Assignment
From the material below, please set down exactly the lines starting with the one with "R4: 200 (NET1, NET7) -> 200 (GND, NET7)" and going on through the one with "C7: 1.5uF (plus", without a single picture.

————

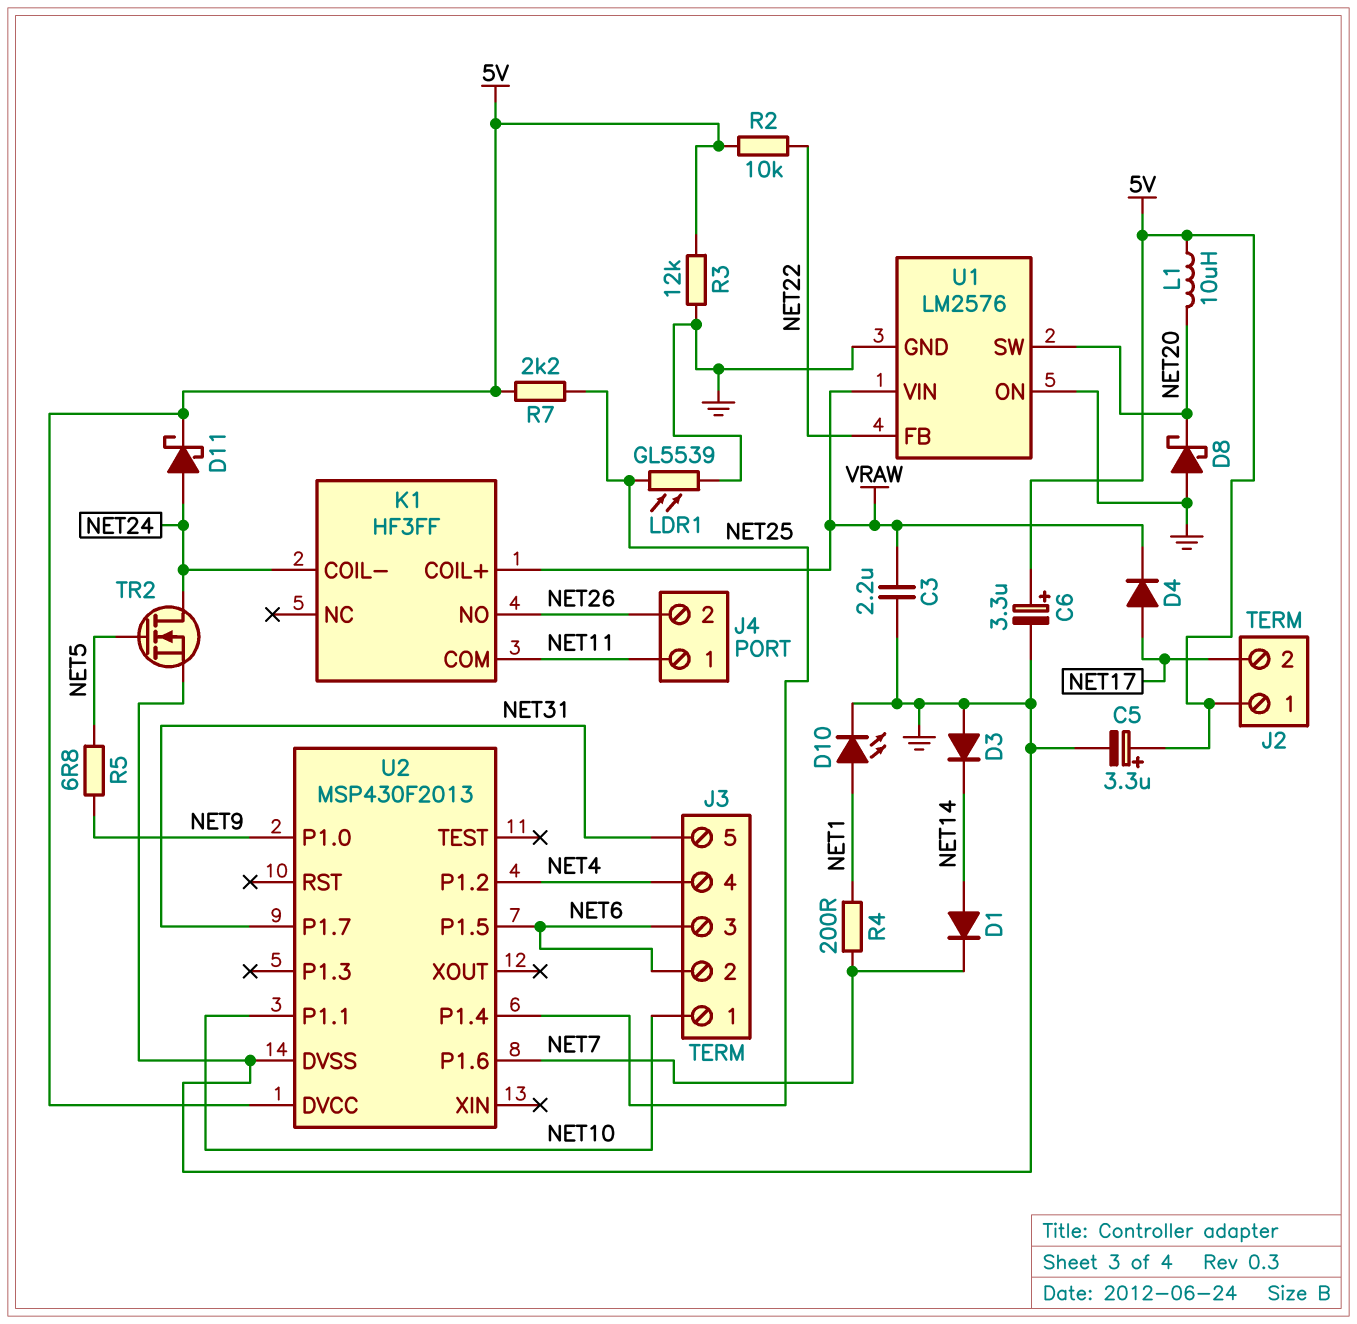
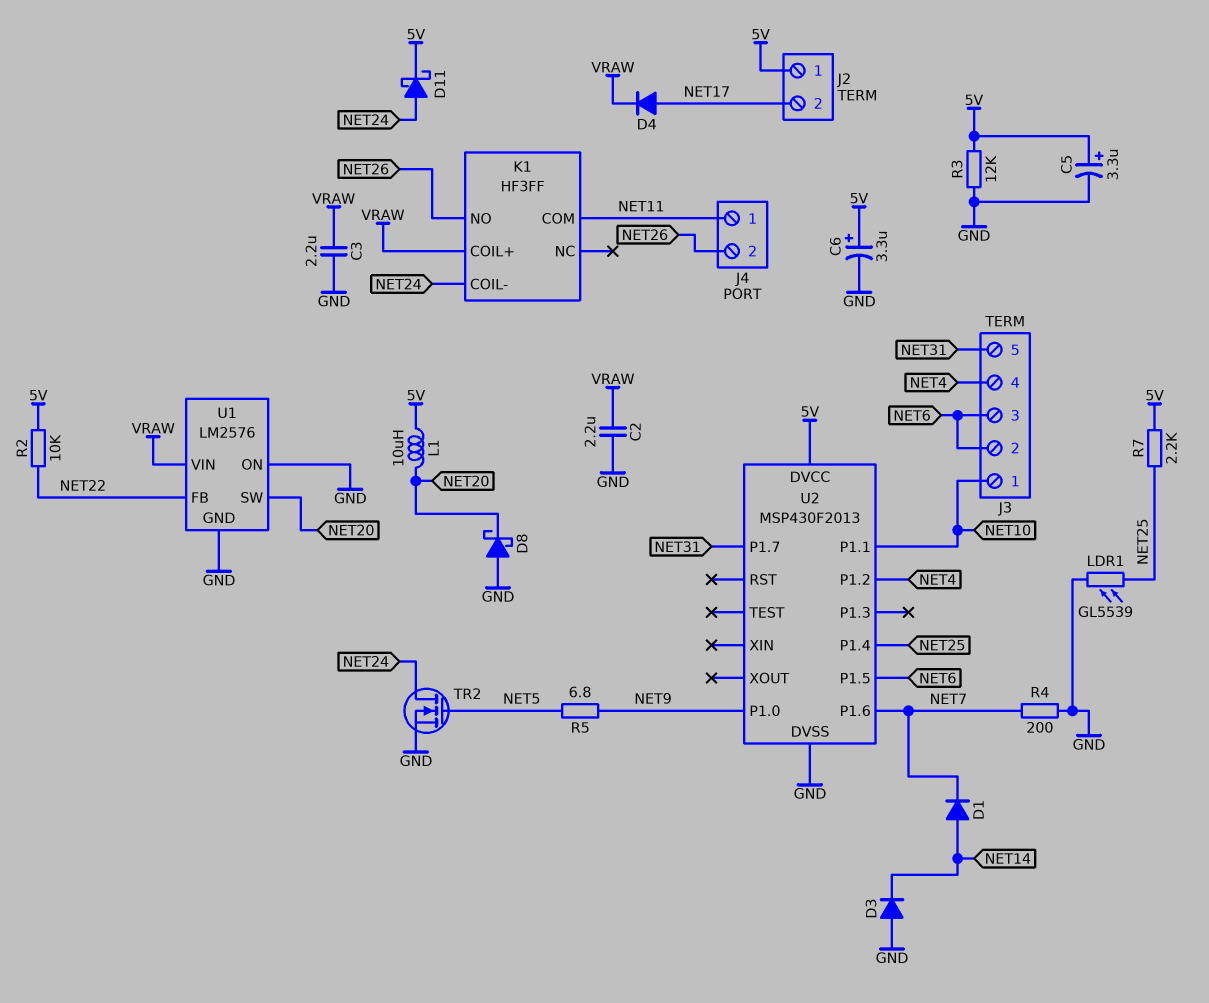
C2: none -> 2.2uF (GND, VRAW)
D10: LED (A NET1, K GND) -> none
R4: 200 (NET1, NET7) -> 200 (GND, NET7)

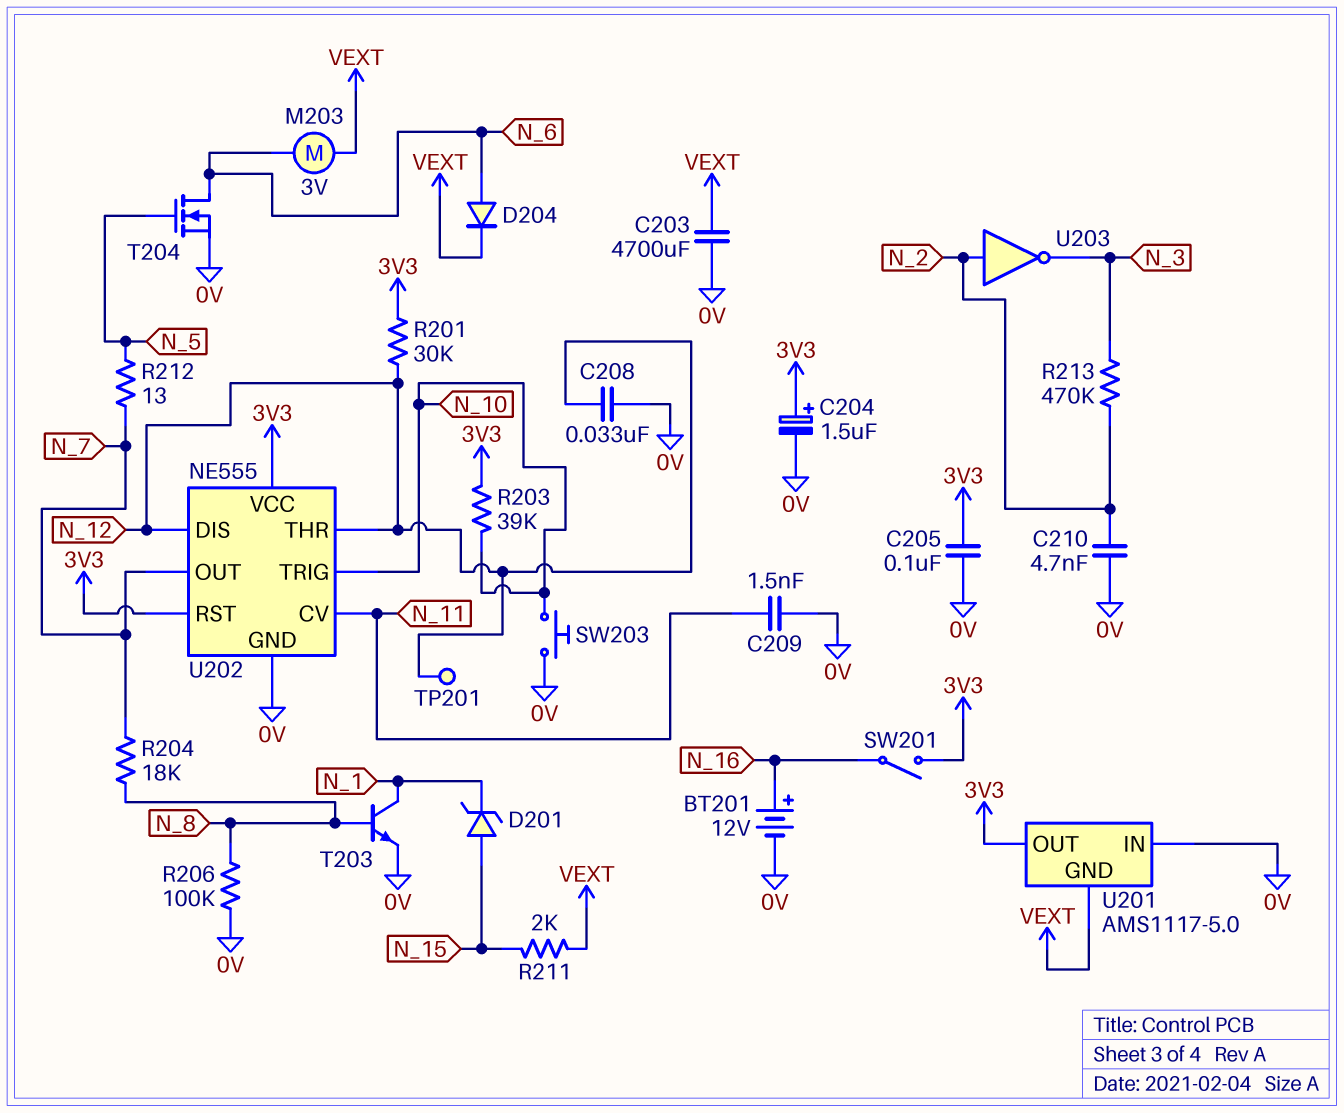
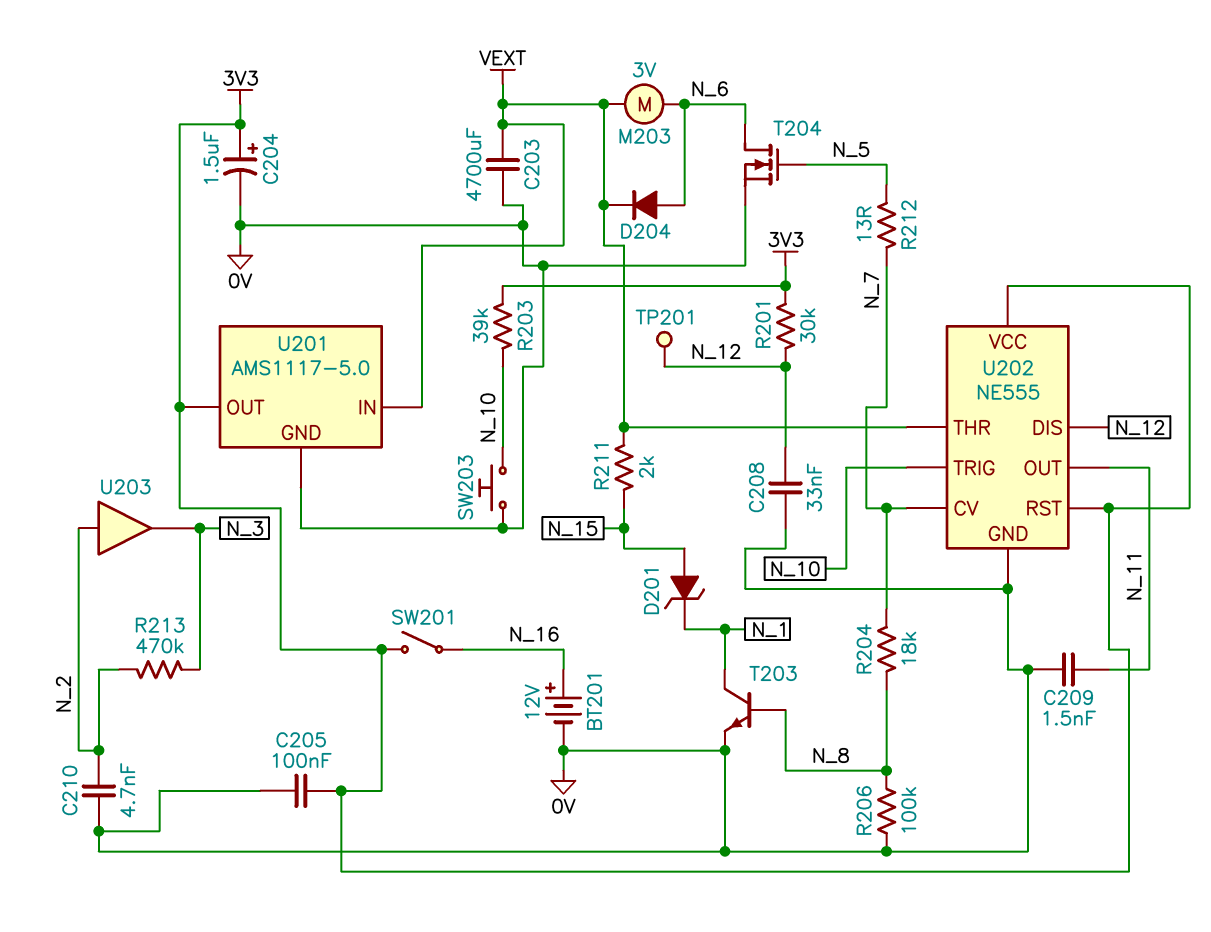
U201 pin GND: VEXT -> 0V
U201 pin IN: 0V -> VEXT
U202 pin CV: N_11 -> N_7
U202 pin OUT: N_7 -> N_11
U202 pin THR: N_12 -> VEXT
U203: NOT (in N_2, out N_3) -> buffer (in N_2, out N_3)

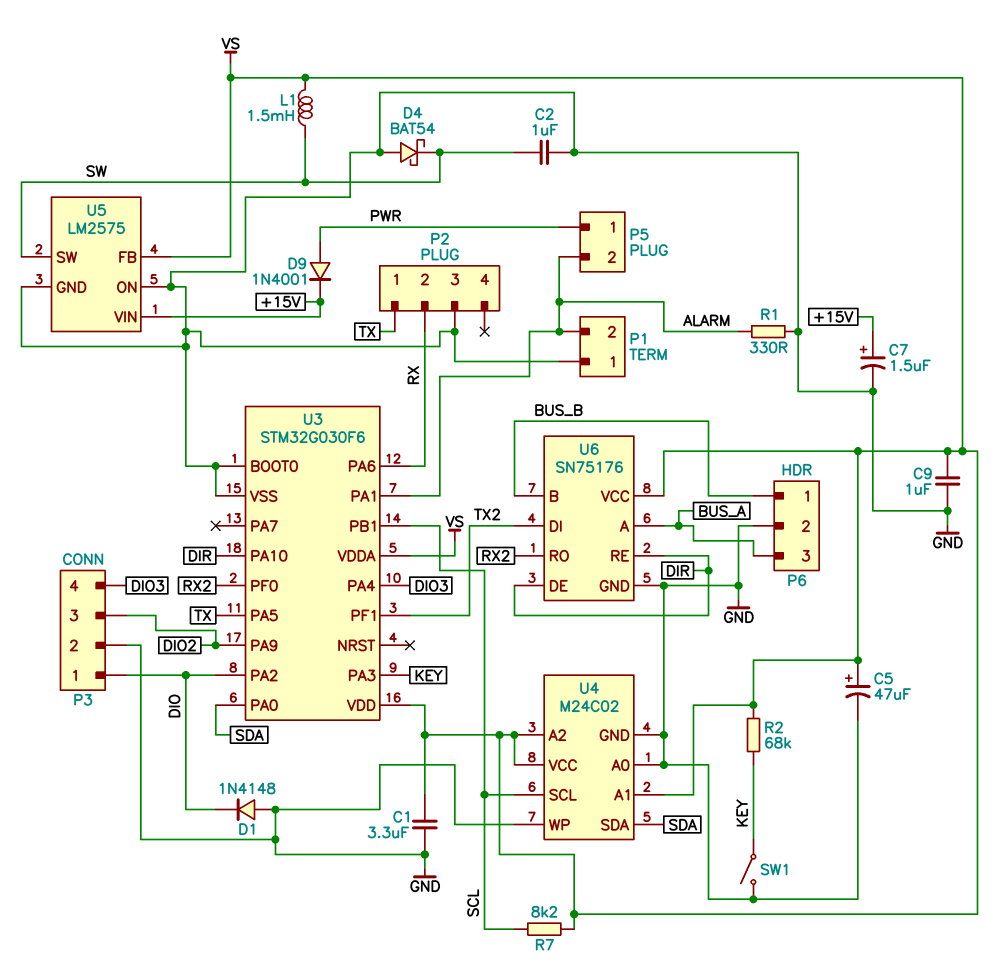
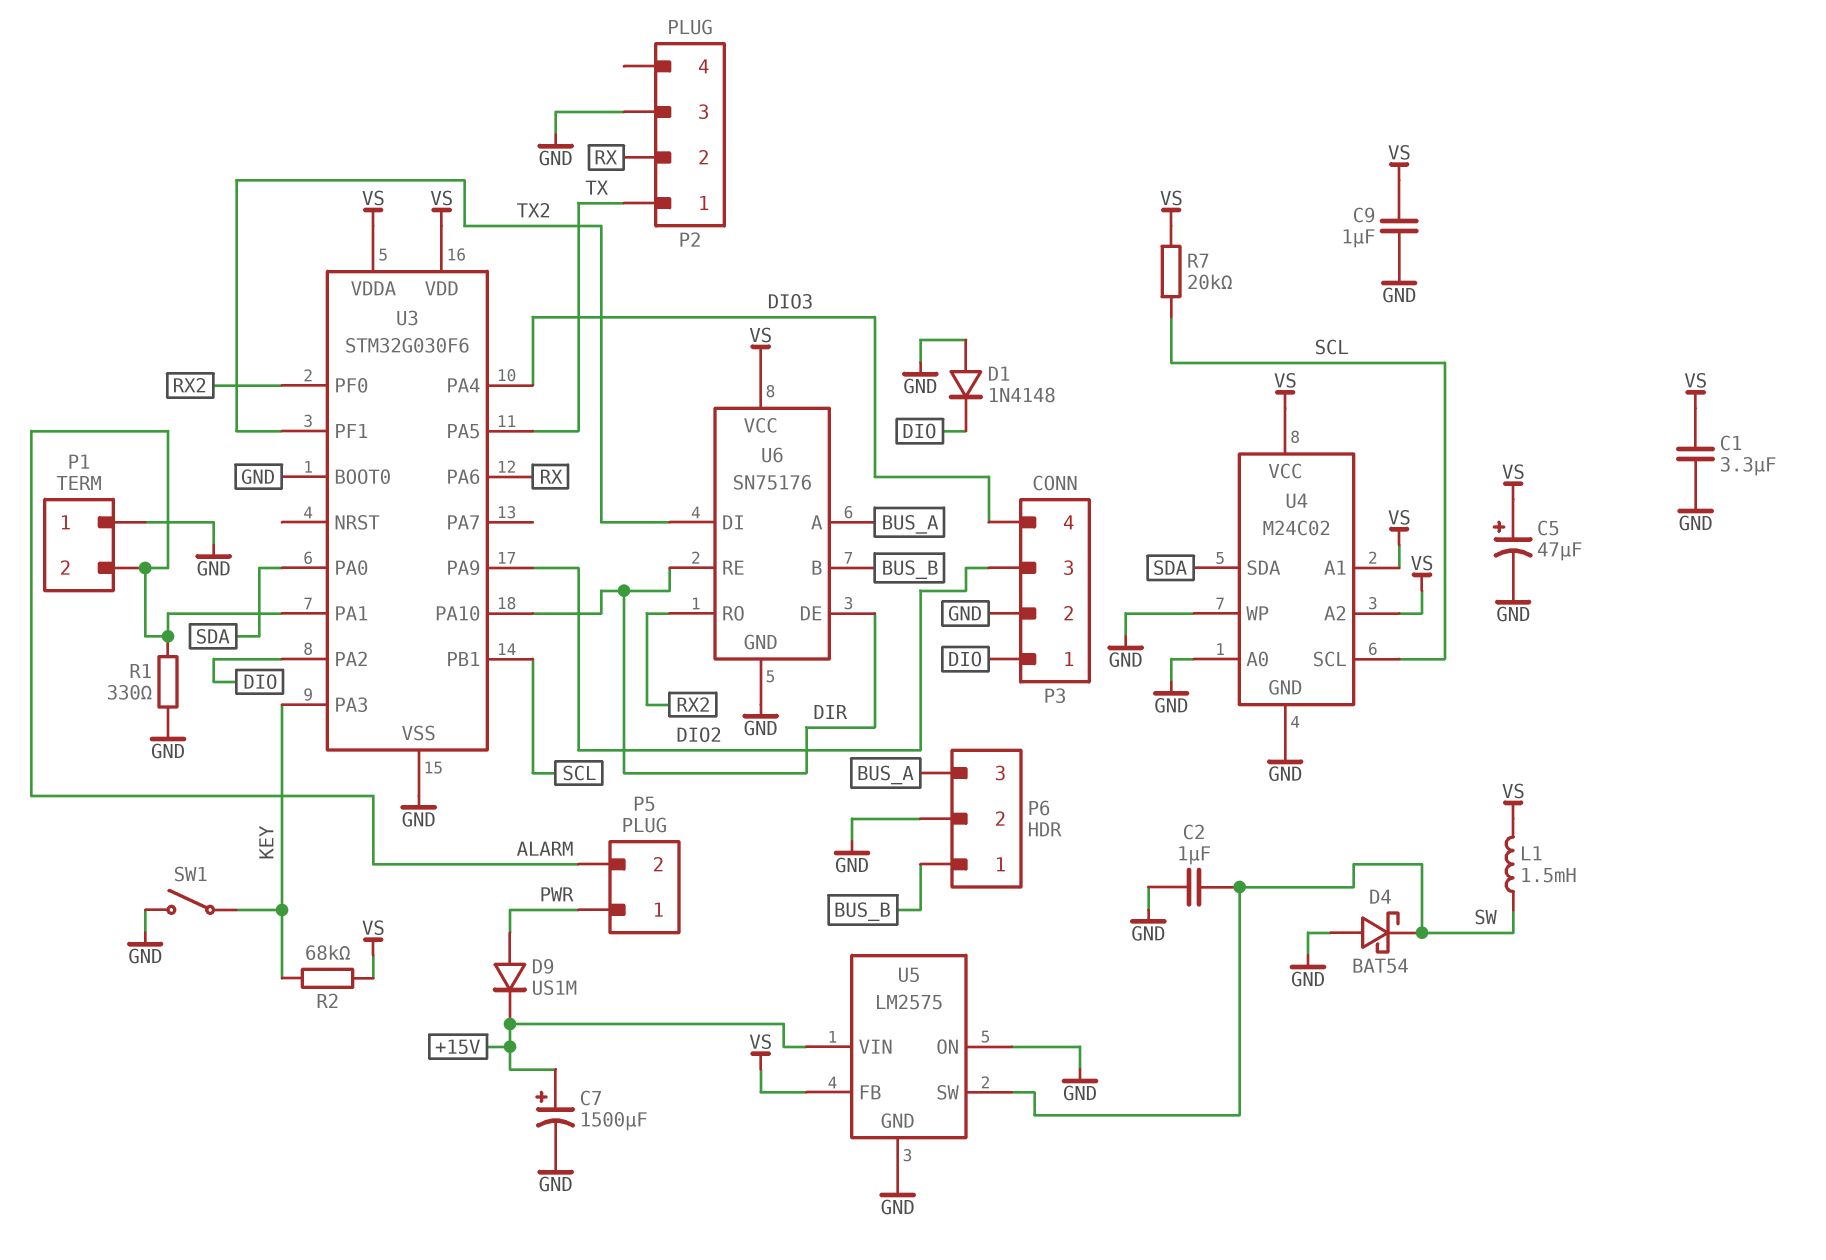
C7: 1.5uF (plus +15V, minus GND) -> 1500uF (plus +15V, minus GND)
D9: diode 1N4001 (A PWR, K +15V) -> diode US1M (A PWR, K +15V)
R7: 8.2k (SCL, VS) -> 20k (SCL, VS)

————

Finished task
R4: 200 (NET1, NET7) -> 200 (GND, NET7)

U201 pin GND: VEXT -> 0V
U201 pin IN: 0V -> VEXT
U202 pin CV: N_11 -> N_7
U202 pin OUT: N_7 -> N_11
U202 pin THR: N_12 -> VEXT
U203: NOT (in N_2, out N_3) -> buffer (in N_2, out N_3)

C7: 1.5uF (plus +15V, minus GND) -> 1500uF (plus +15V, minus GND)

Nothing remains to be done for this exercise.